AIM OF THE EXERCISE
Only the records, exactly as written, belong in the answer; pictures do not.

Items listed in a dataset:
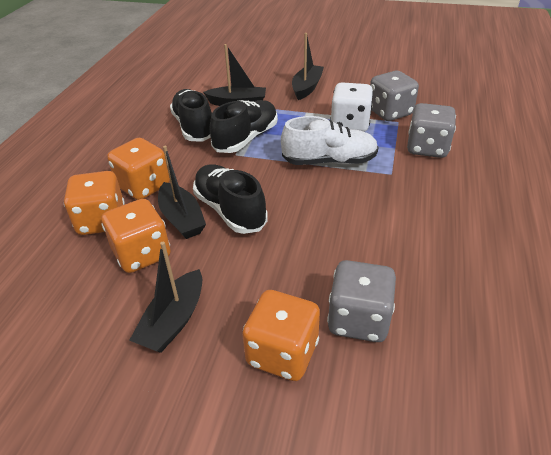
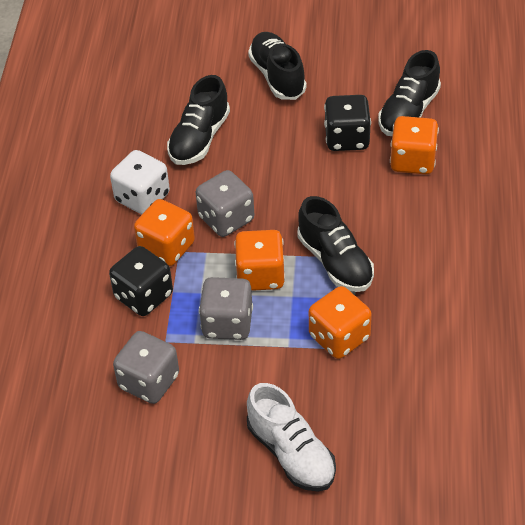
black boat: 4 -> 0
black dice: 0 -> 2
black shoe: 3 -> 4

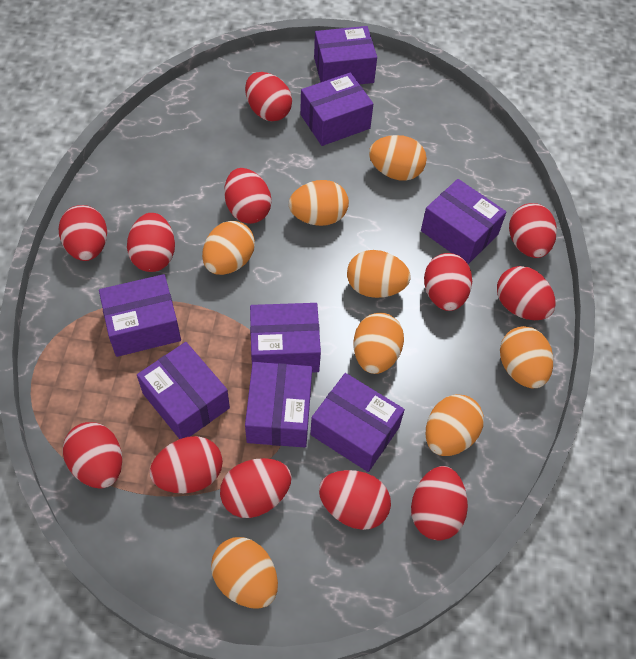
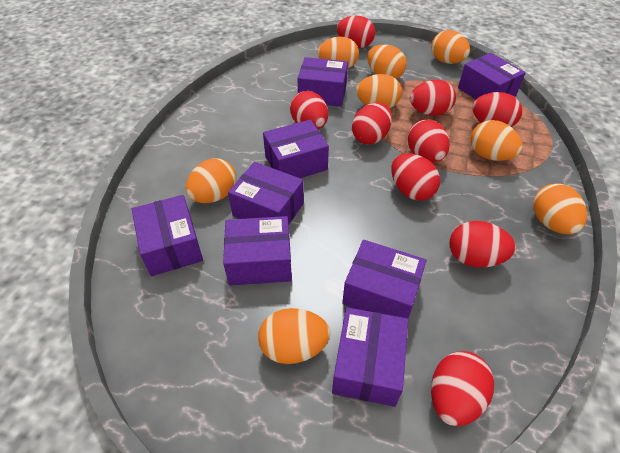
red egg: 12 -> 9

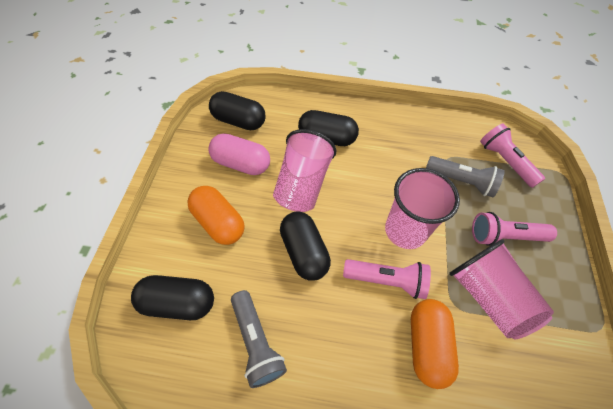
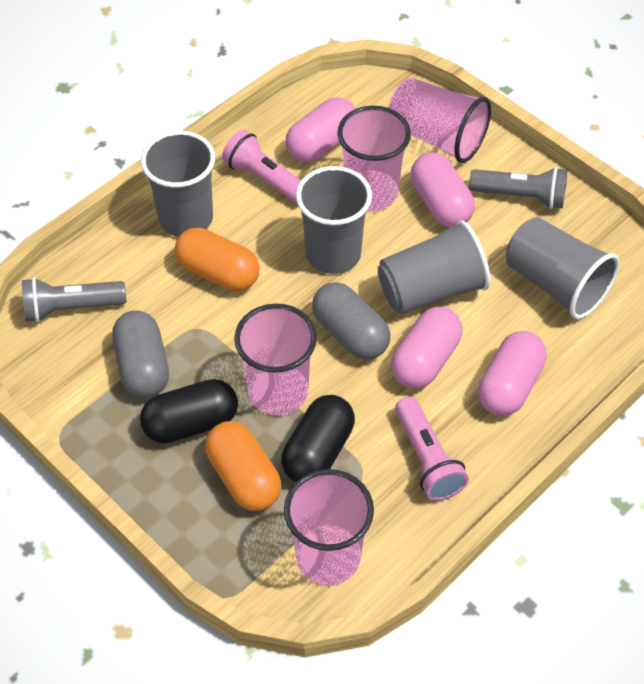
black capsule: 4 -> 2
grey capsule: 0 -> 2
grey cup: 0 -> 4
pink capsule: 1 -> 4
pink cup: 3 -> 4
pink flashlight: 3 -> 2

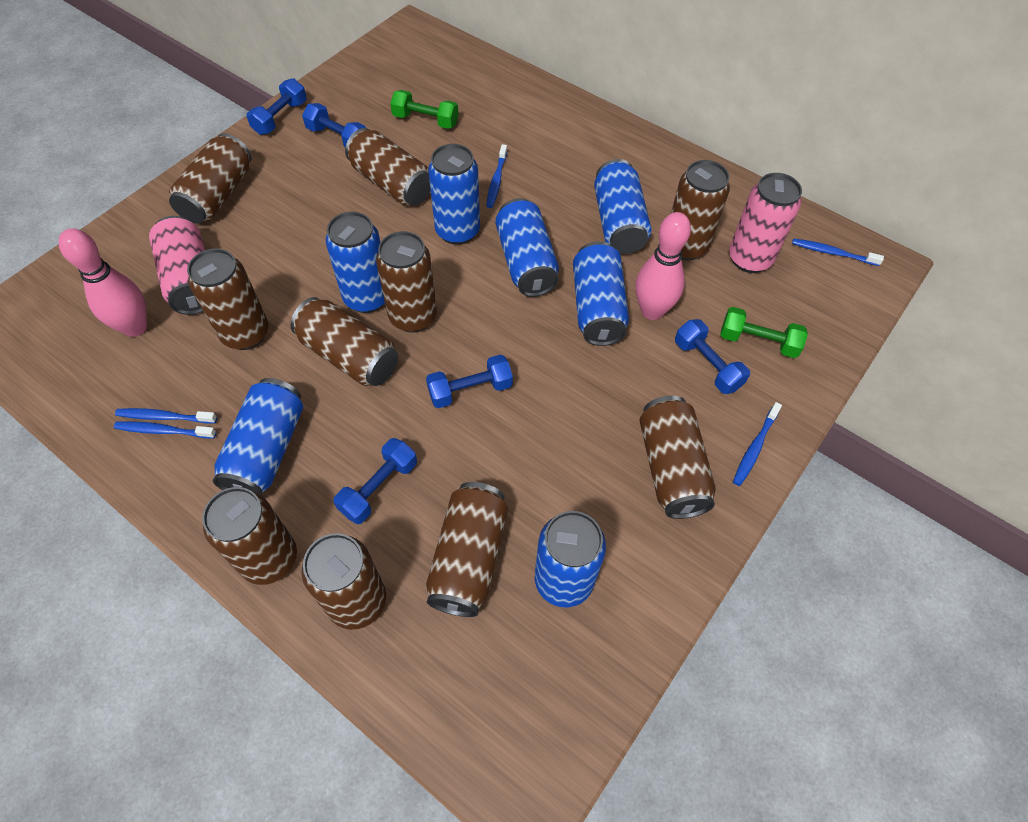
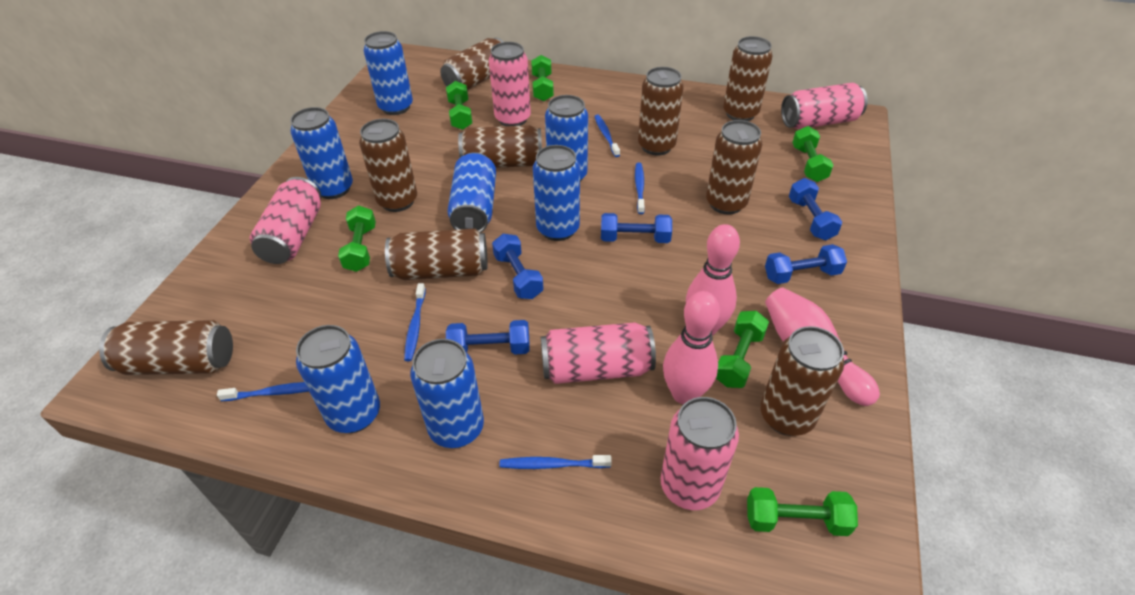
brown can: 10 -> 9
green dumbbell: 2 -> 6
pink bowling pin: 2 -> 3
pink can: 2 -> 5

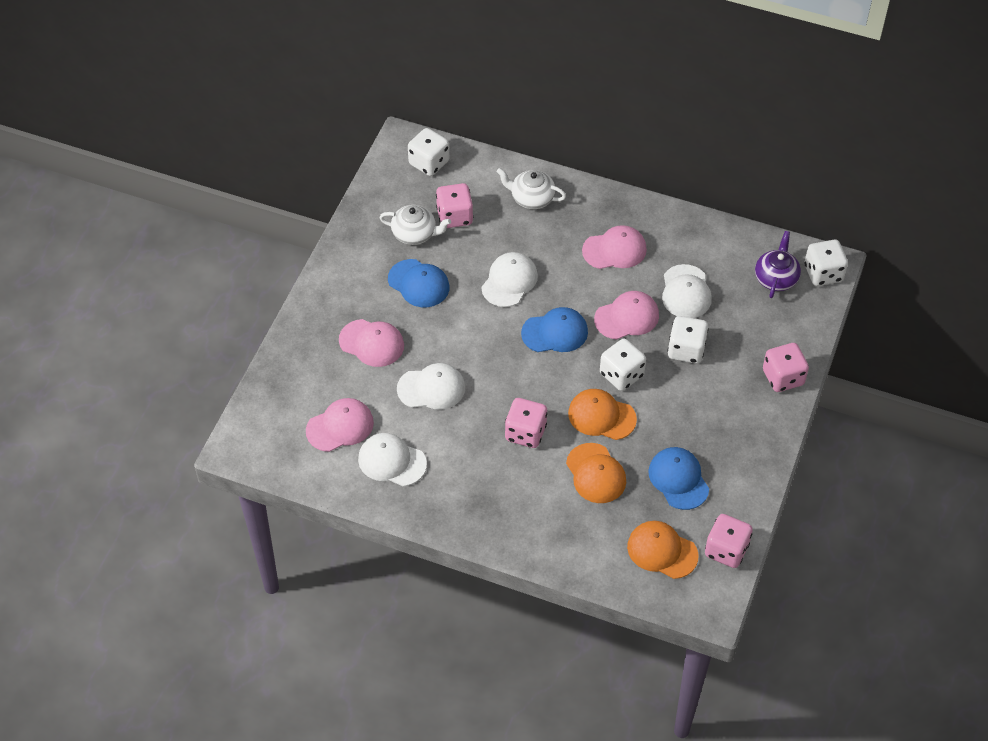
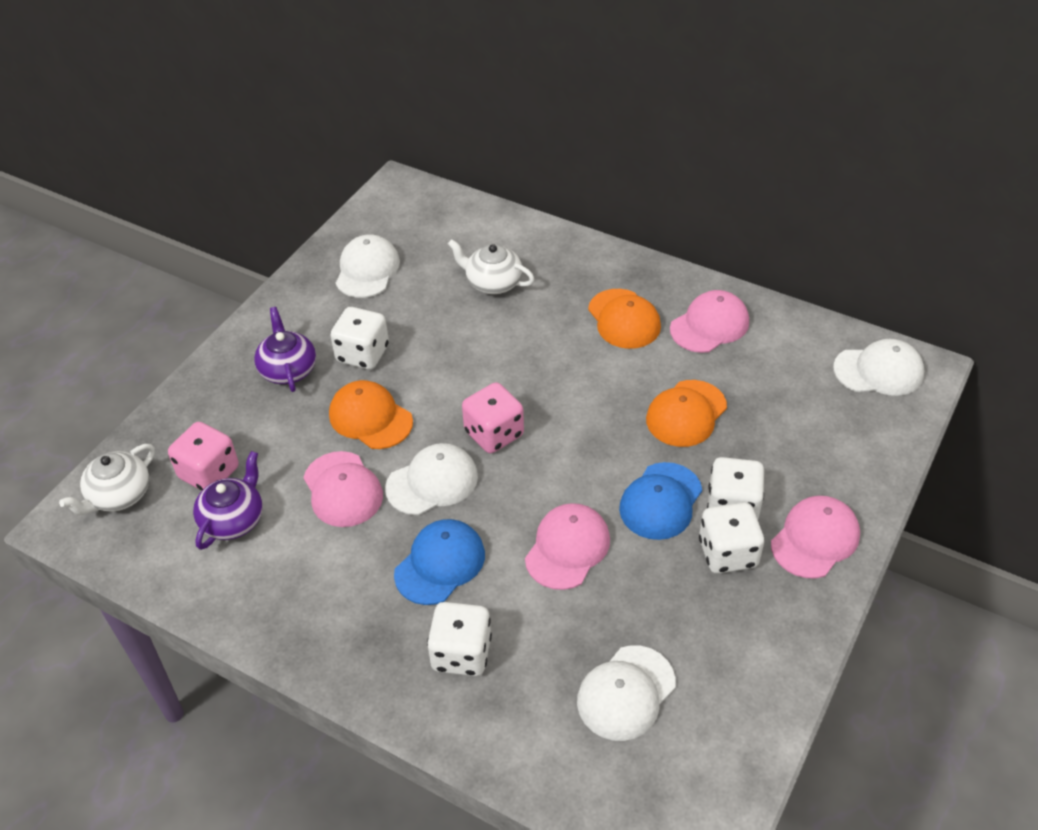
blue cap: 3 -> 2
pink dice: 4 -> 2
purple teapot: 1 -> 2

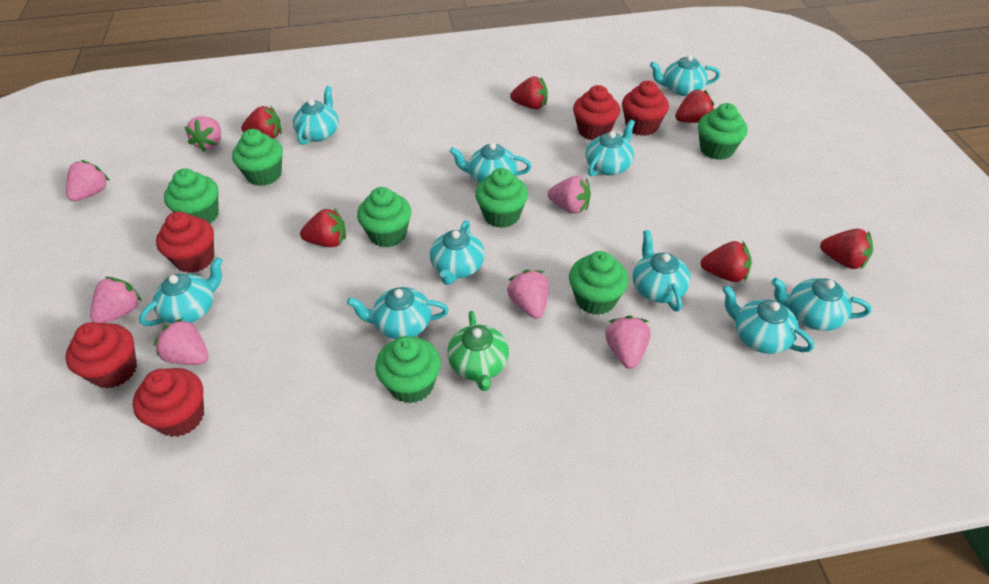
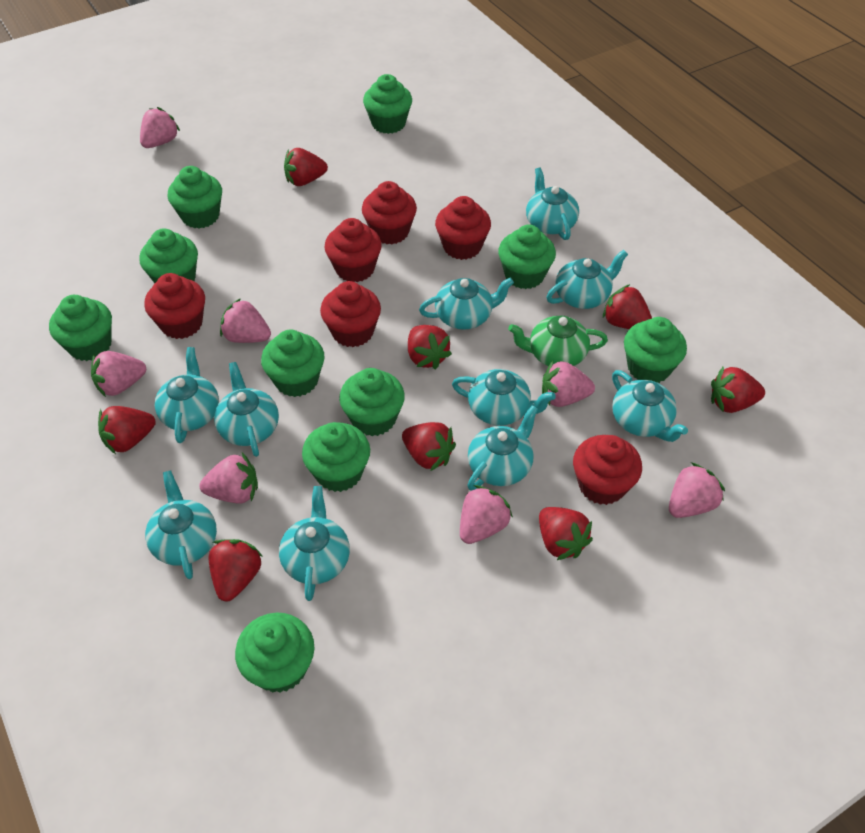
green cupcake: 7 -> 10
red cupcake: 5 -> 6
red strawberry: 6 -> 8

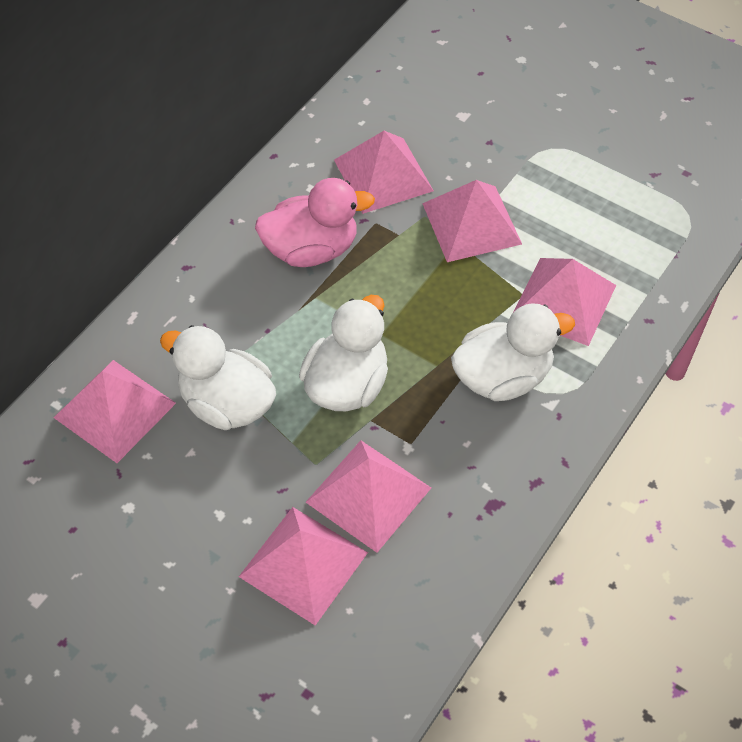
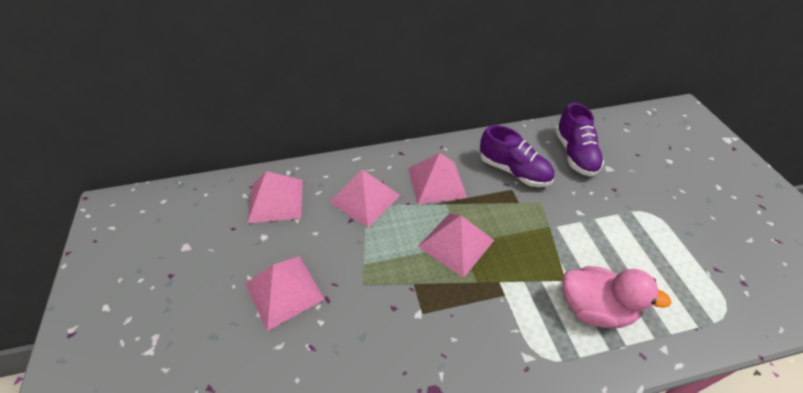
pink pyramid: 6 -> 5
purple shoe: 0 -> 2
white duck: 3 -> 0

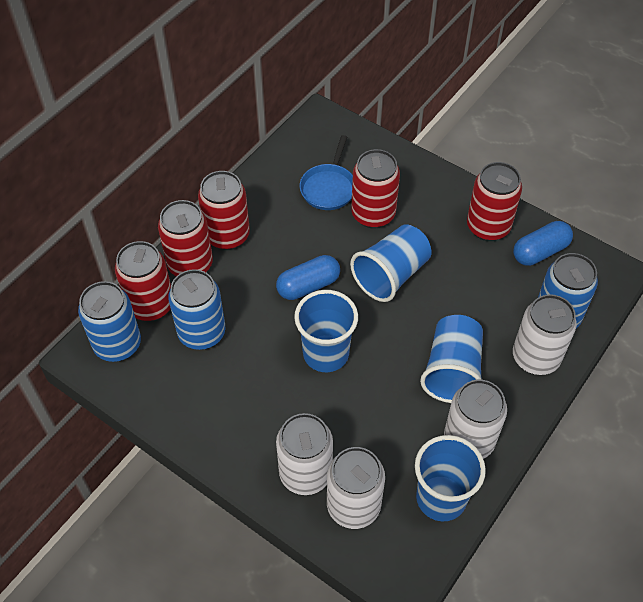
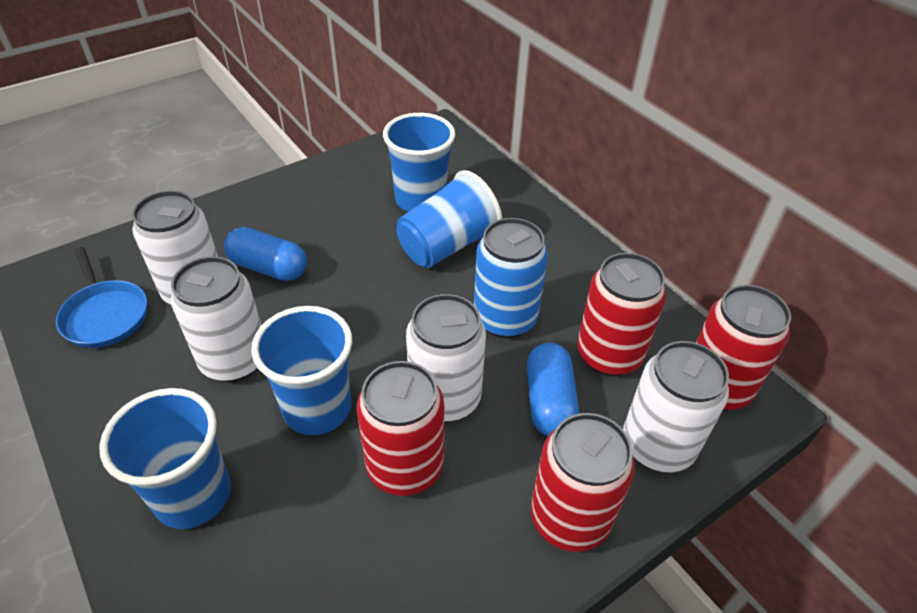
blue can: 3 -> 1
red can: 5 -> 4

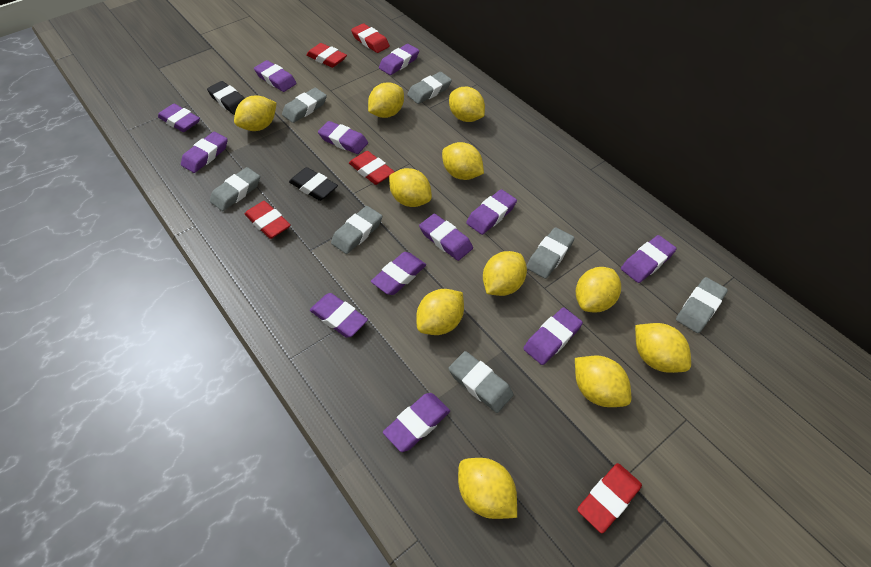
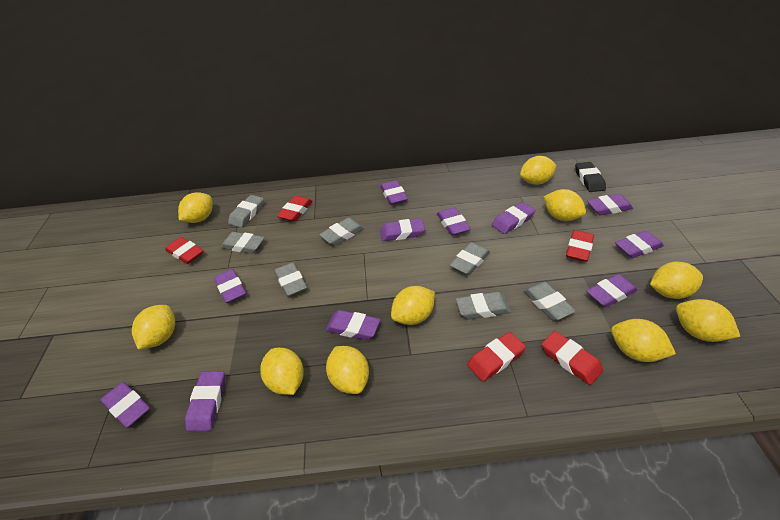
black eraser: 2 -> 1
purple eraser: 12 -> 11
yellow lemon: 11 -> 10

EXPECTED OUTPUT
black boat: 4 -> 0
black dice: 0 -> 2
black shoe: 3 -> 4

red egg: 12 -> 9

black capsule: 4 -> 2
grey capsule: 0 -> 2
grey cup: 0 -> 4
pink capsule: 1 -> 4
pink cup: 3 -> 4
pink flashlight: 3 -> 2

brown can: 10 -> 9
green dumbbell: 2 -> 6
pink bowling pin: 2 -> 3
pink can: 2 -> 5

blue cap: 3 -> 2
pink dice: 4 -> 2
purple teapot: 1 -> 2

green cupcake: 7 -> 10
red cupcake: 5 -> 6
red strawberry: 6 -> 8

pink pyramid: 6 -> 5
purple shoe: 0 -> 2
white duck: 3 -> 0

blue can: 3 -> 1
red can: 5 -> 4

black eraser: 2 -> 1
purple eraser: 12 -> 11
yellow lemon: 11 -> 10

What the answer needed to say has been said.